Given records:
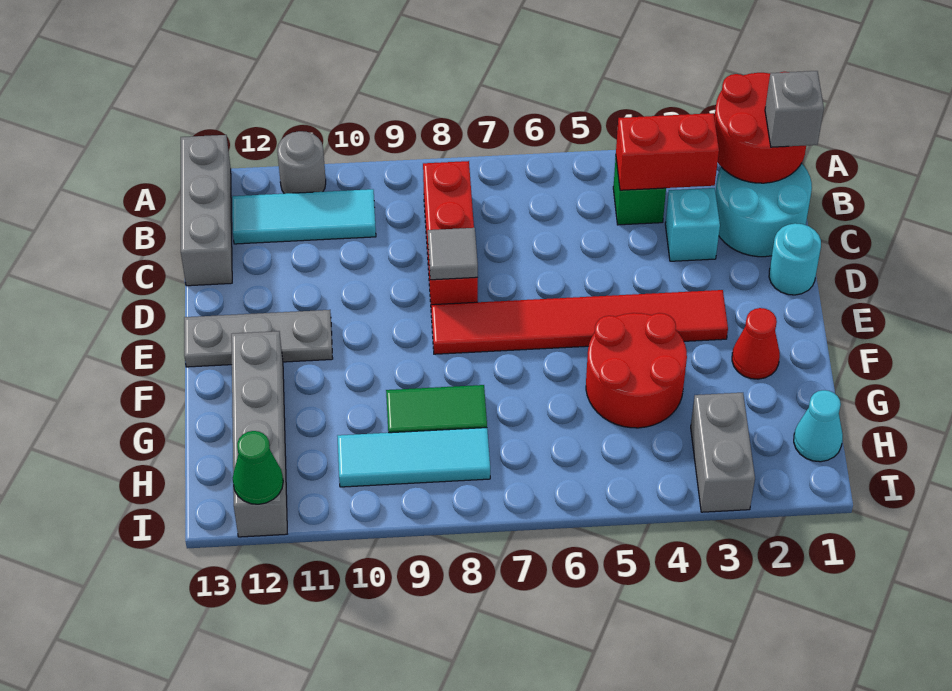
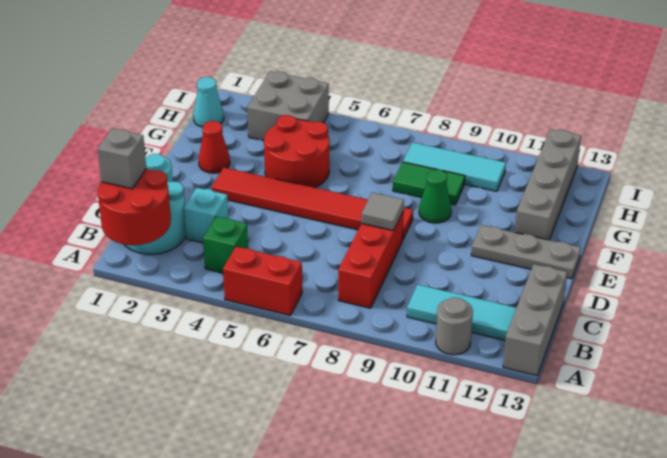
red brick B3:B4 level 2 -> red brick A5:A6 level 1
grey brick H3:I3 level 1 -> grey brick H3:I4 level 1
green cone I12 level 2 -> green cone F9 level 1

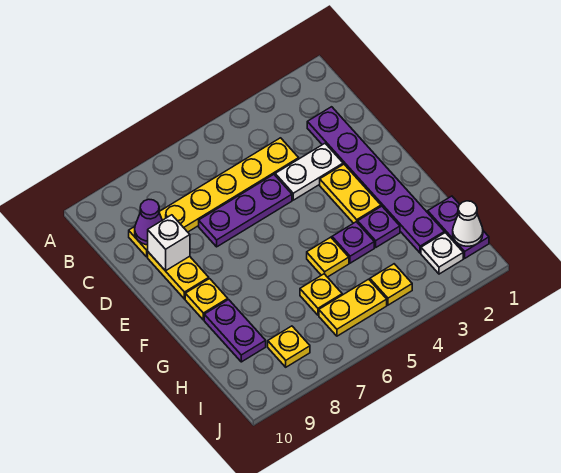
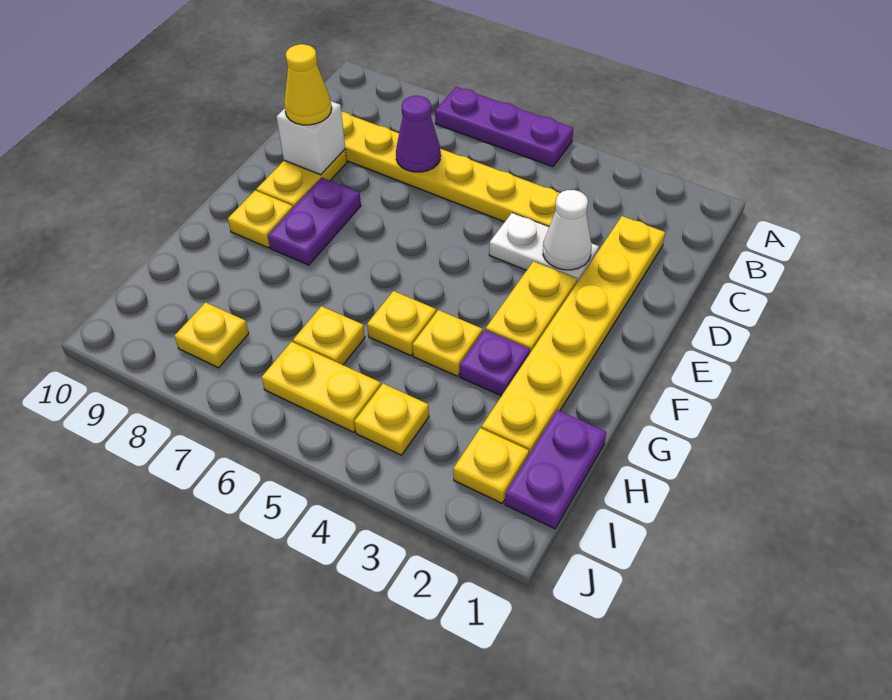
purple plate C2:H2 level 1 -> yellow plate C2:H2 level 1
purple cone C9 level 2 -> purple cone C7 level 2
purple plate D5:D7 level 1 -> purple plate A5:A7 level 1
none -> yellow cone D9 level 3
purple plate G4 level 1 -> yellow plate G4 level 1
purple plate G9:H9 level 1 -> purple plate E8:F8 level 1
white cone I1 level 2 -> white cone D3 level 2
white plate I2 level 1 -> yellow plate I2 level 1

The problem: Search the data above for the string "white" and return every line that has it.

Worked solution:
white cone I1 level 2 -> white cone D3 level 2
white plate I2 level 1 -> yellow plate I2 level 1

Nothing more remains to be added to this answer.